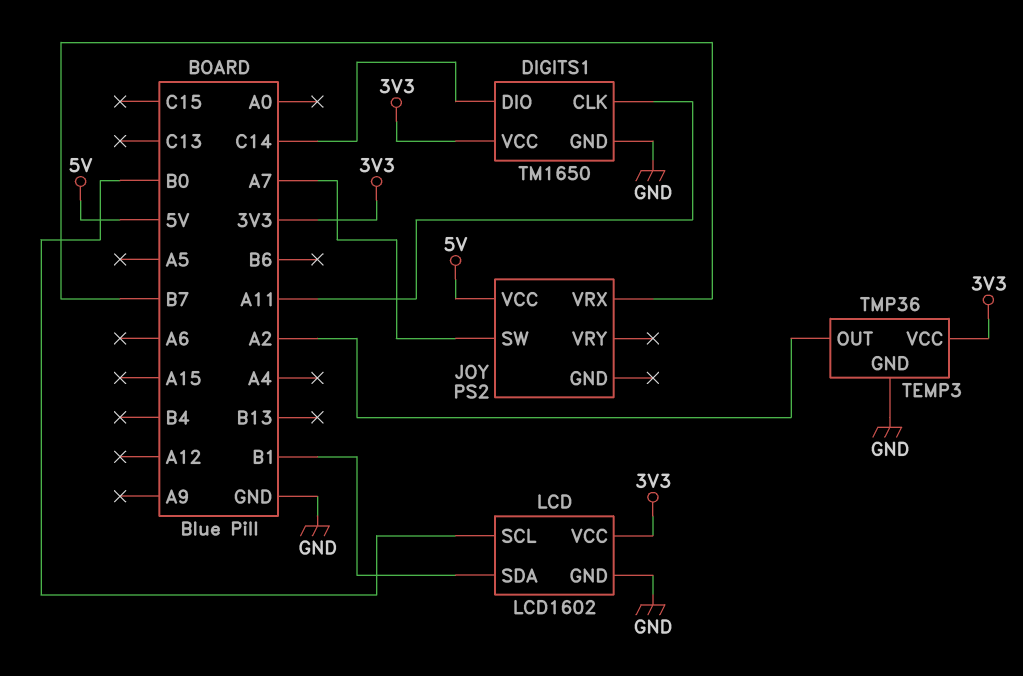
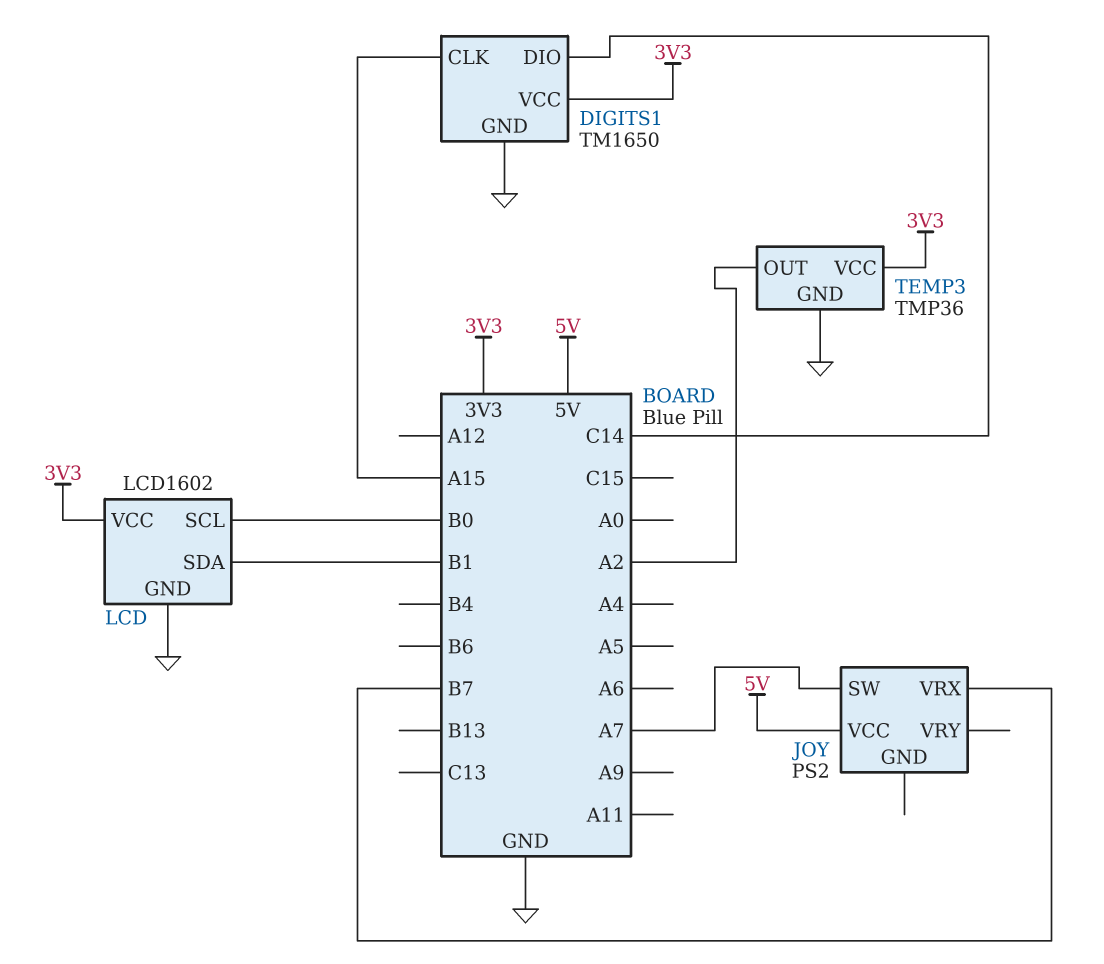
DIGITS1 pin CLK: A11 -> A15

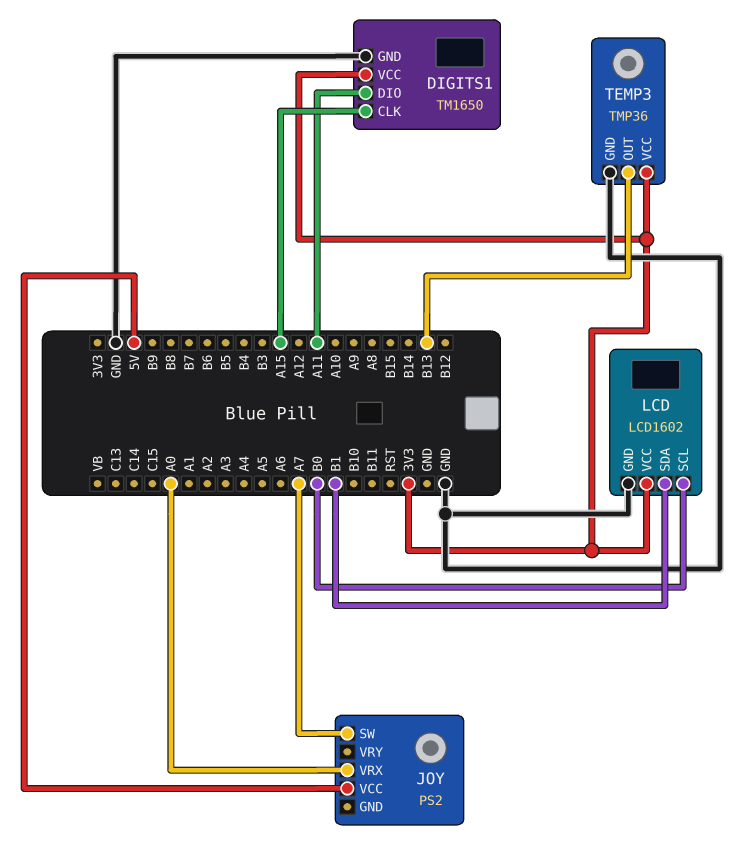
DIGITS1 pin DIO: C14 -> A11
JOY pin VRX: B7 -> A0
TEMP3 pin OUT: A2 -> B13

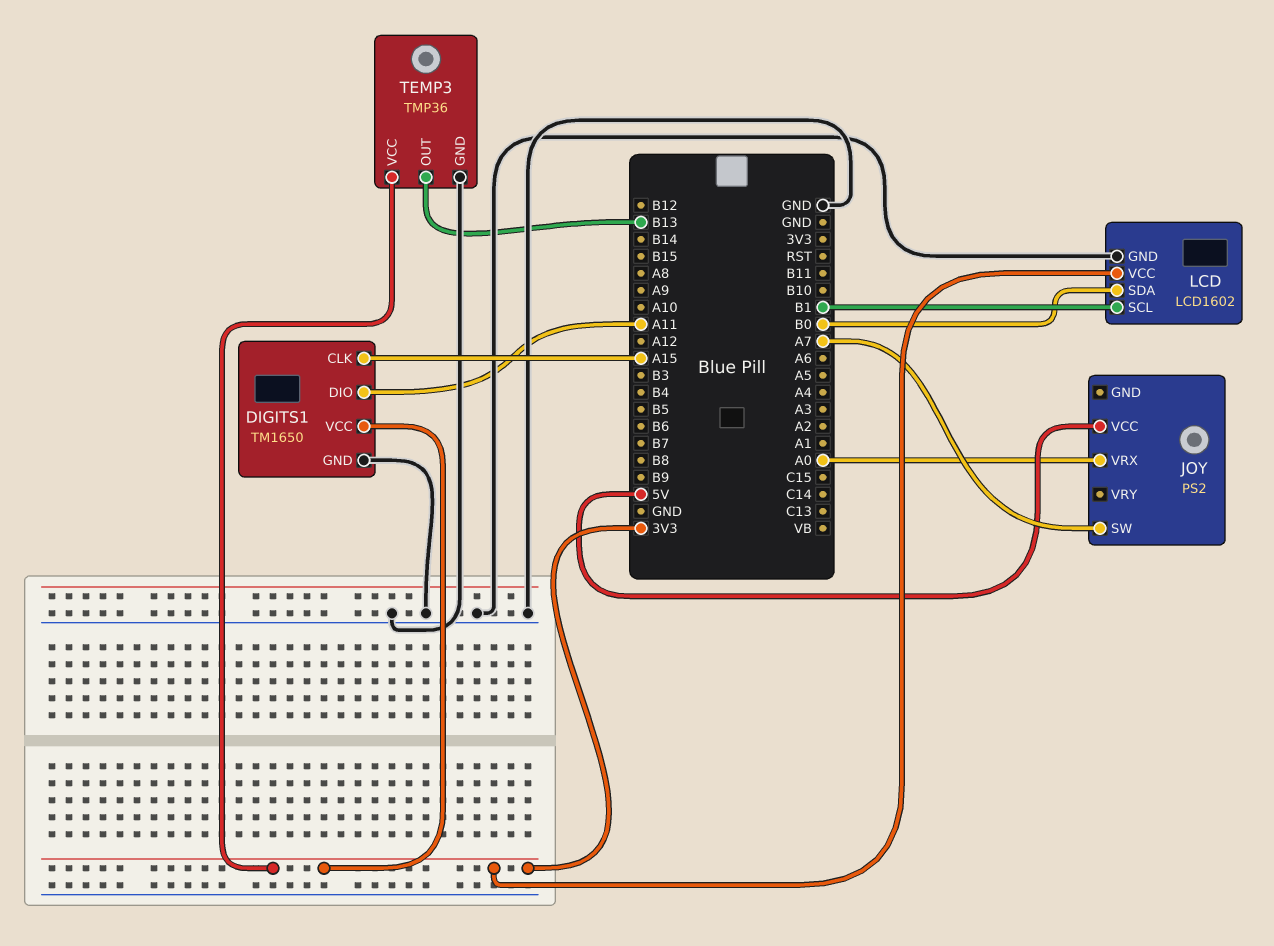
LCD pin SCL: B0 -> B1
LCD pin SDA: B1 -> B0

■ Your assignment
An exact restatement of the lines from the one holding "JOY pin VRX: B7 -> A0" through the end of the entries, both ends included, is the whole answer. Pictures stay out.

■ Result
JOY pin VRX: B7 -> A0
TEMP3 pin OUT: A2 -> B13

LCD pin SCL: B0 -> B1
LCD pin SDA: B1 -> B0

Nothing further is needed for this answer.